#### [Dataset]
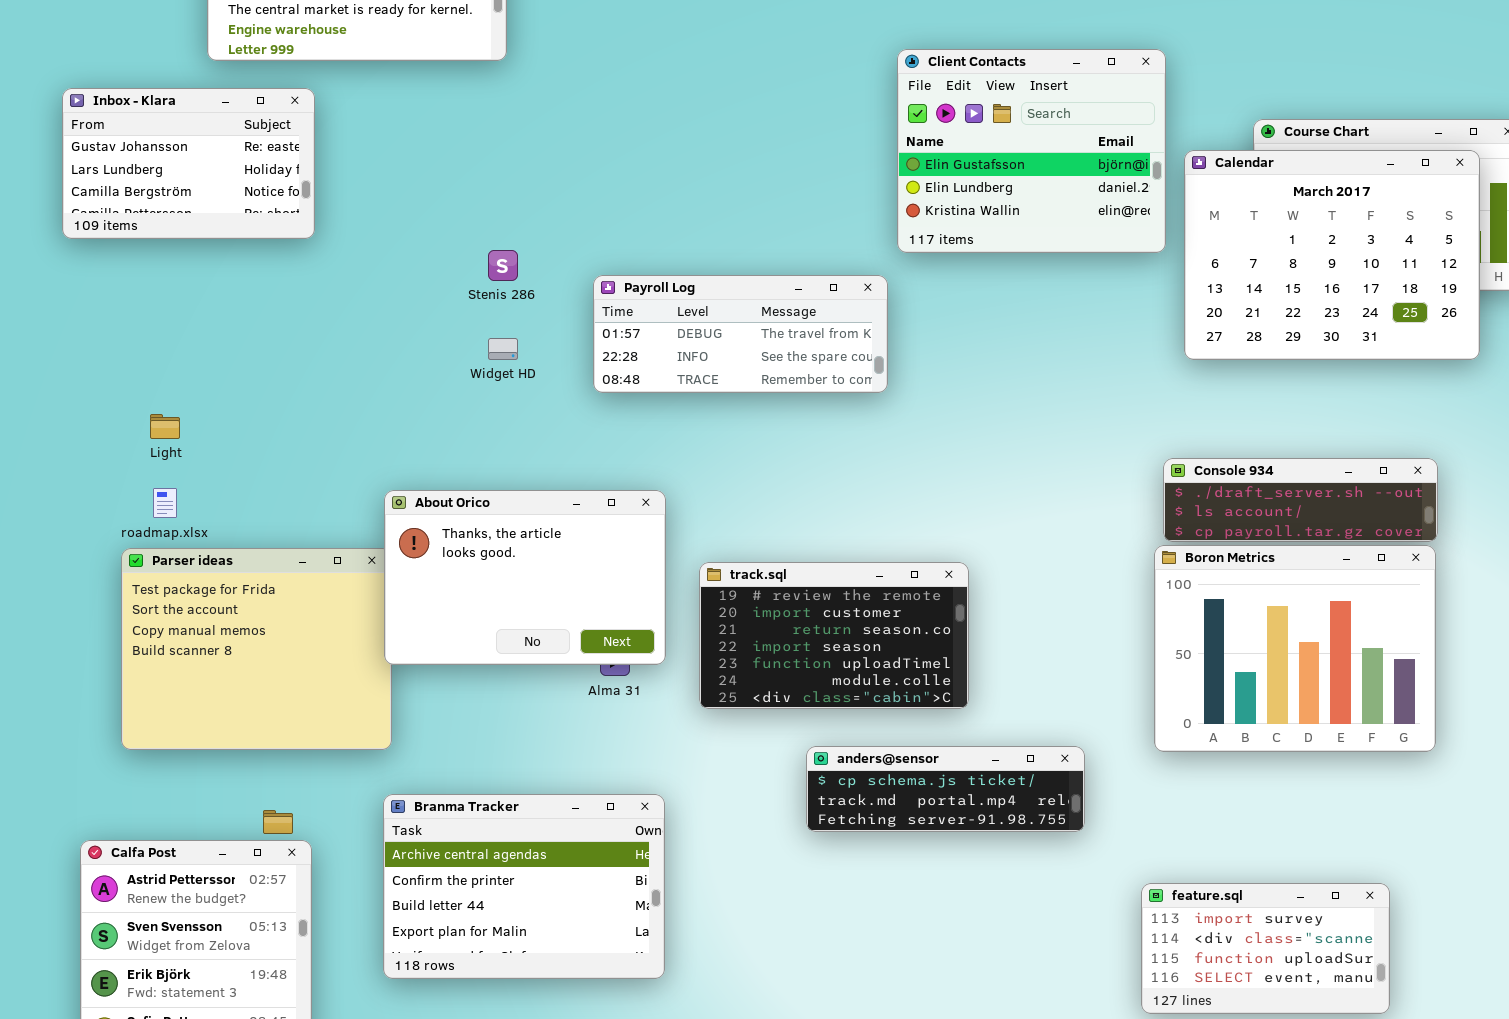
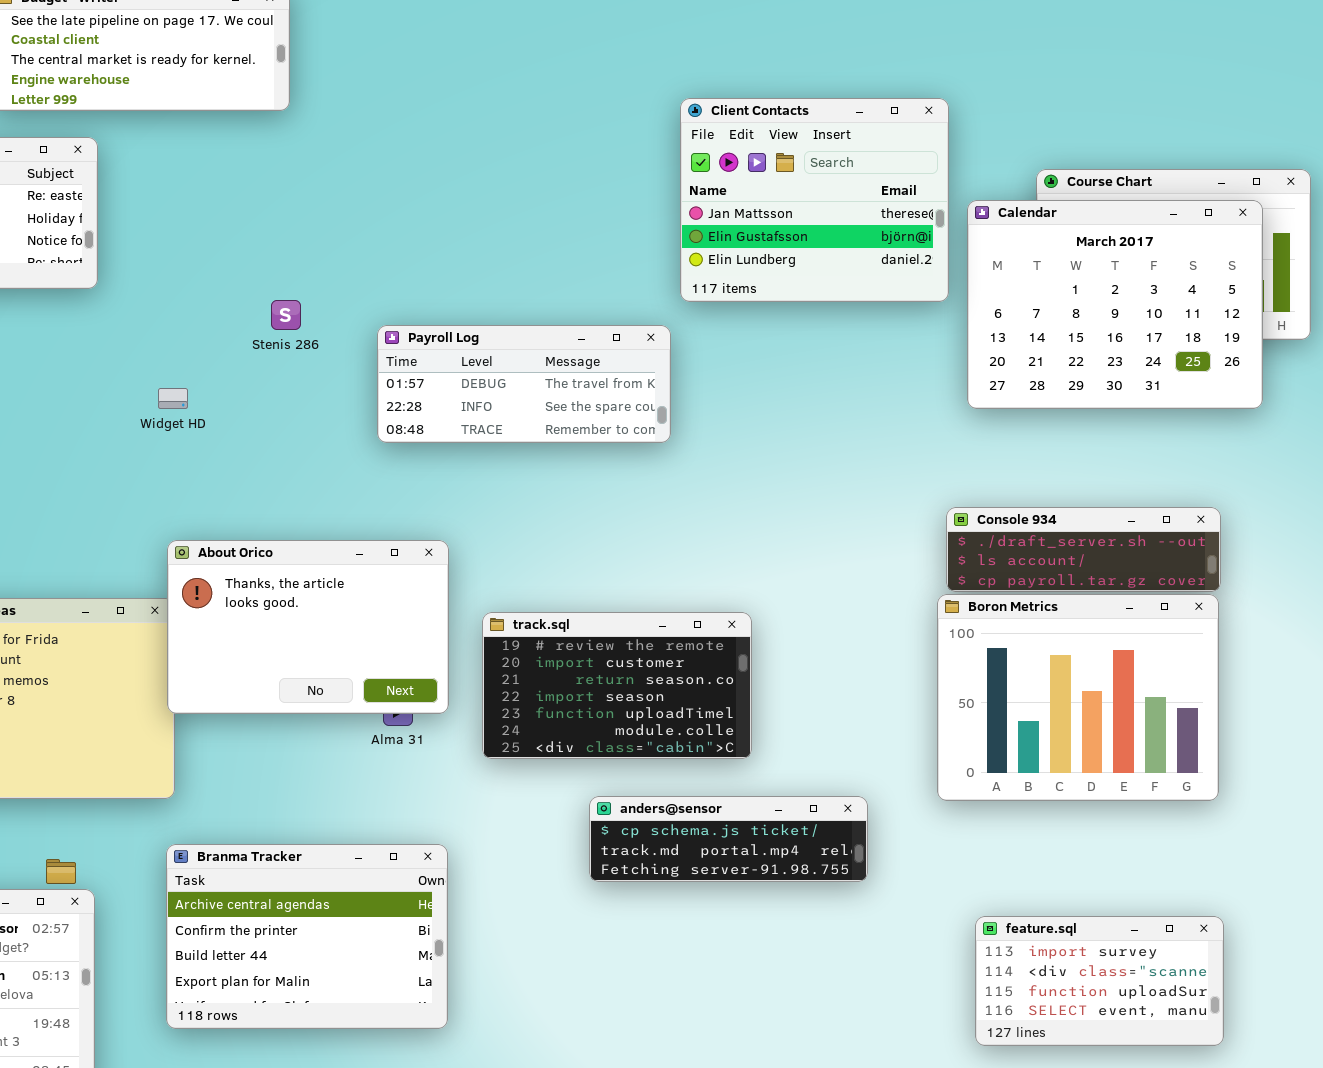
Client Contacts: [897,49,1166,253] -> [680,98,949,302], scrolled up 1 row
Widget HD: [488,338,518,360] -> [158,388,188,409], moved
feature.sql: [1141,883,1390,1014] -> [975,916,1224,1046], moved

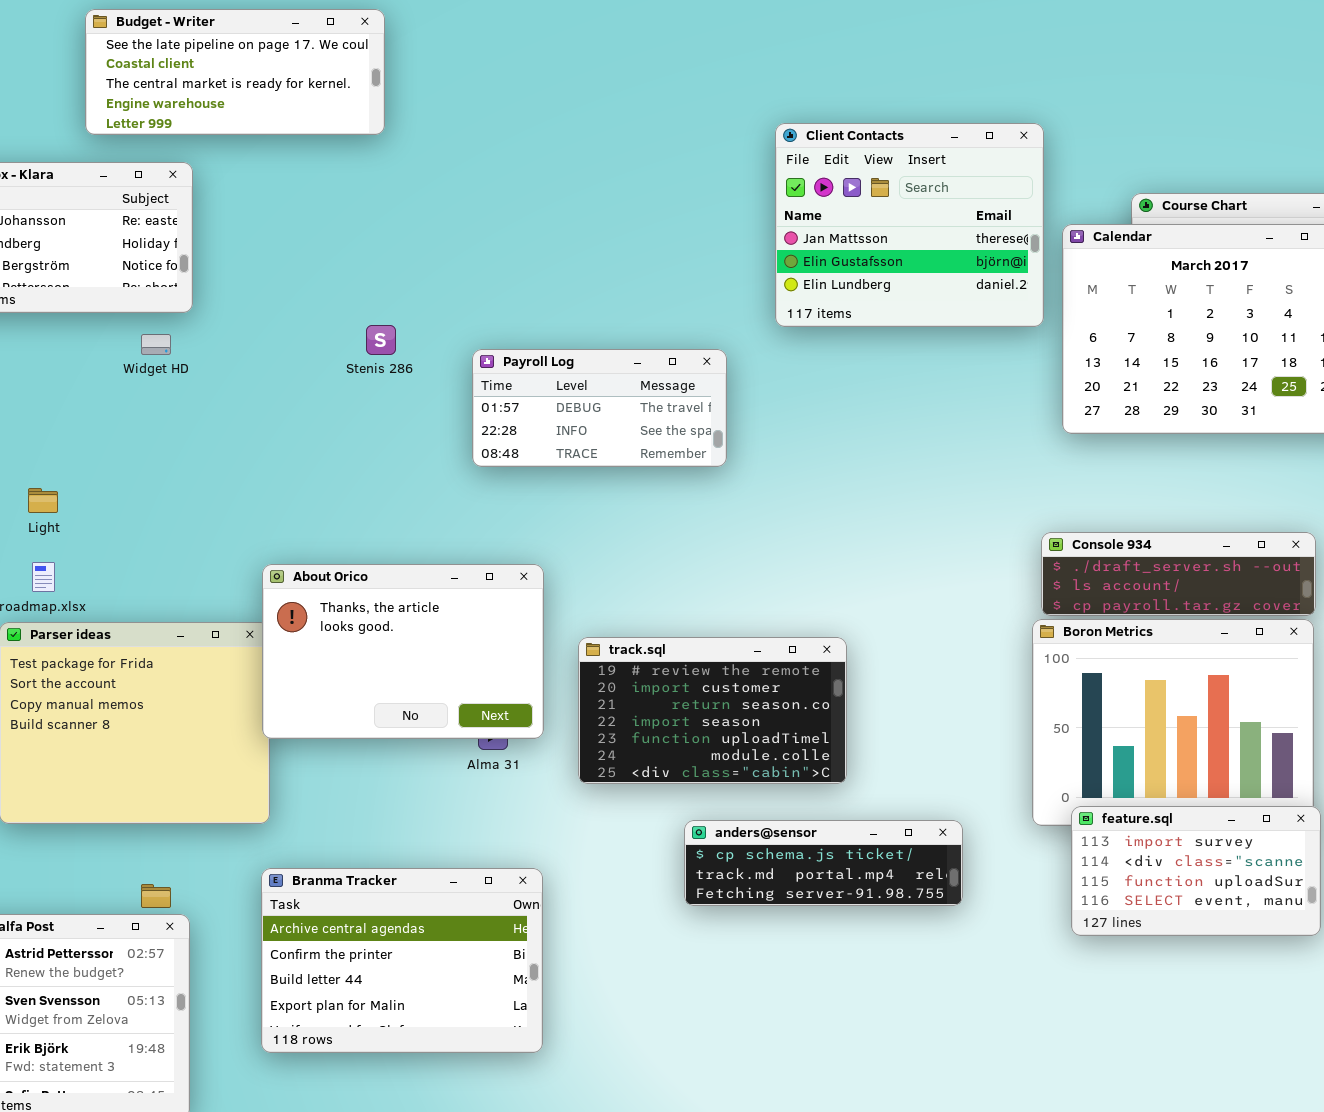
Payroll Log: [377,325,671,443] -> [472,349,727,467], resized
Widget HD: [158,388,188,409] -> [141,334,171,355], moved
feature.sql: [975,916,1224,1046] -> [1071,806,1321,936], moved

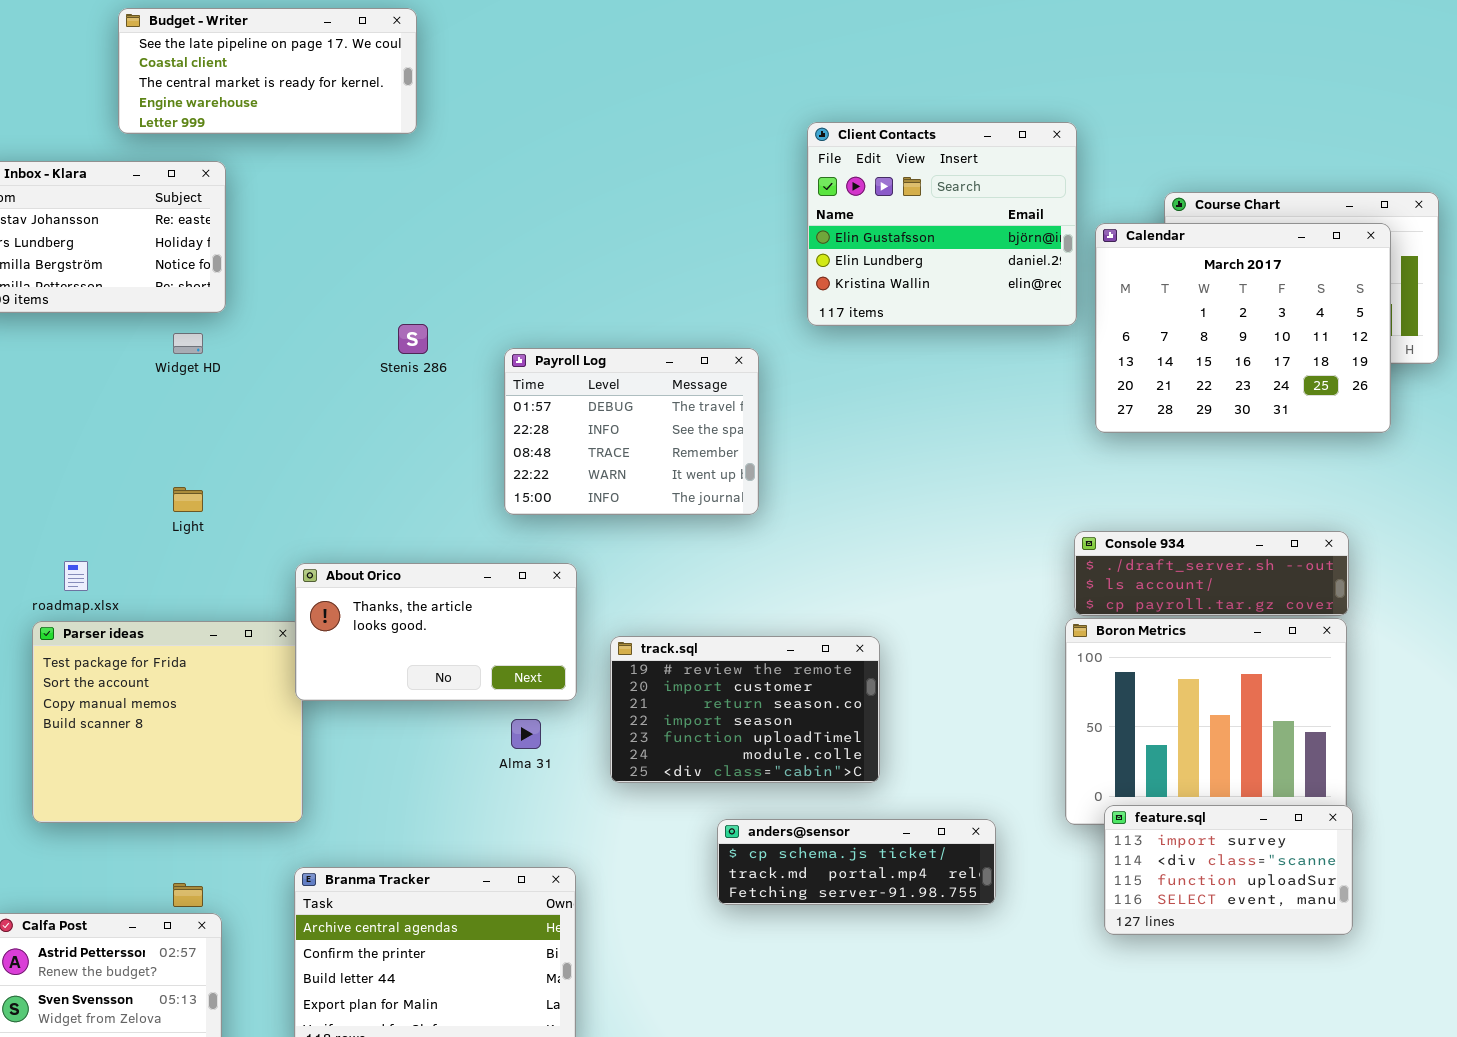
Client Contacts: [775,123,1044,327] -> [807,122,1077,326], scrolled down 1 row
Payroll Log: [472,349,727,467] -> [504,348,759,515], resized
Light: [28,488,58,513] -> [173,487,203,512], moved
About Orico: [262,564,544,739] -> [295,563,577,701], resized

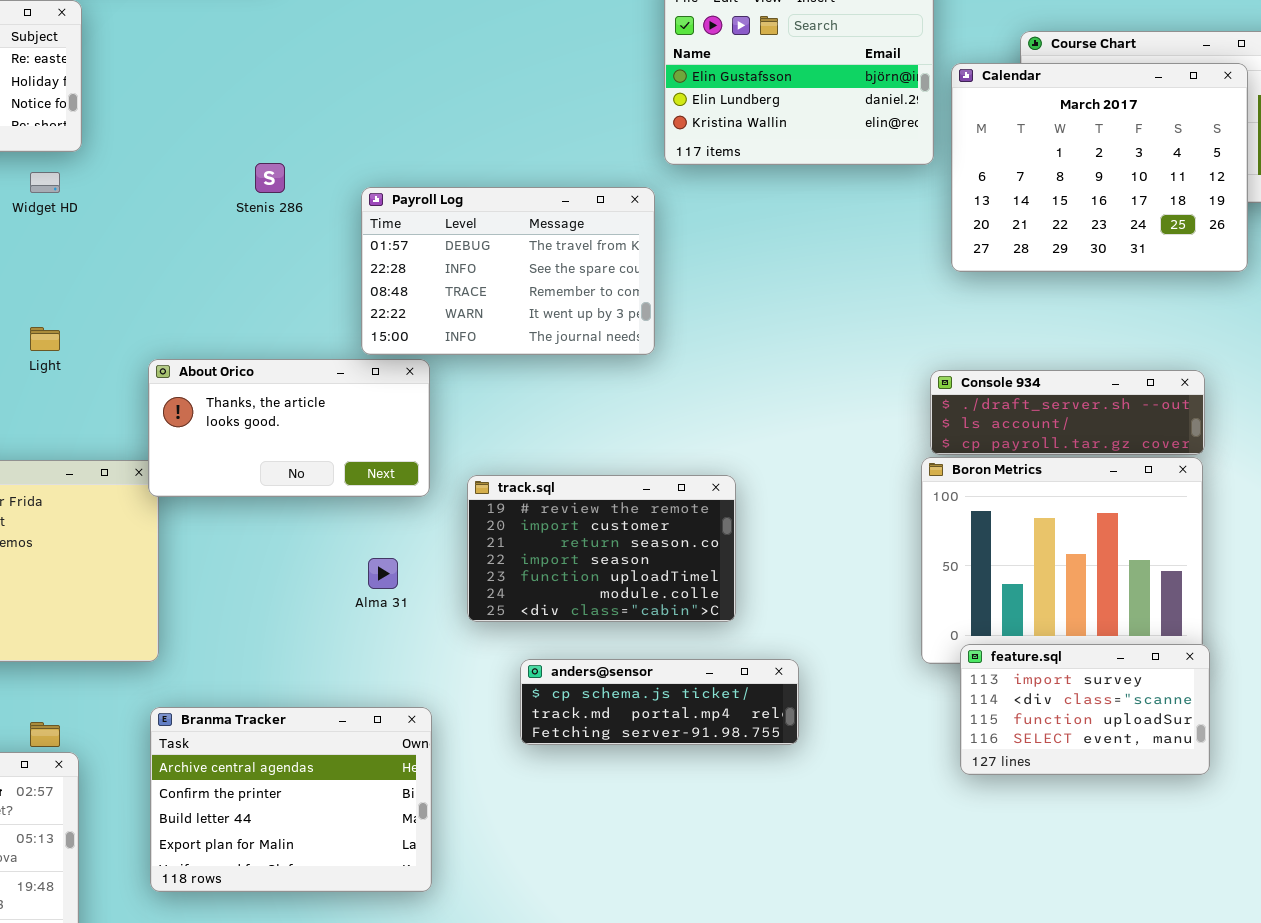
Payroll Log: [504,348,759,515] -> [361,187,655,355], resized
About Orico: [295,563,577,701] -> [148,359,430,497], moved
anders@sensor: [717,819,996,905] -> [520,659,799,745], moved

#### [The task]
Skip the pictures and restate exactly the lines from the beginning of the listing to the line with "feature.sql: [1141,883,1390,1014] ->", that line included.

#### [Answer below]
Client Contacts: [897,49,1166,253] -> [680,98,949,302], scrolled up 1 row
Widget HD: [488,338,518,360] -> [158,388,188,409], moved
feature.sql: [1141,883,1390,1014] -> [975,916,1224,1046], moved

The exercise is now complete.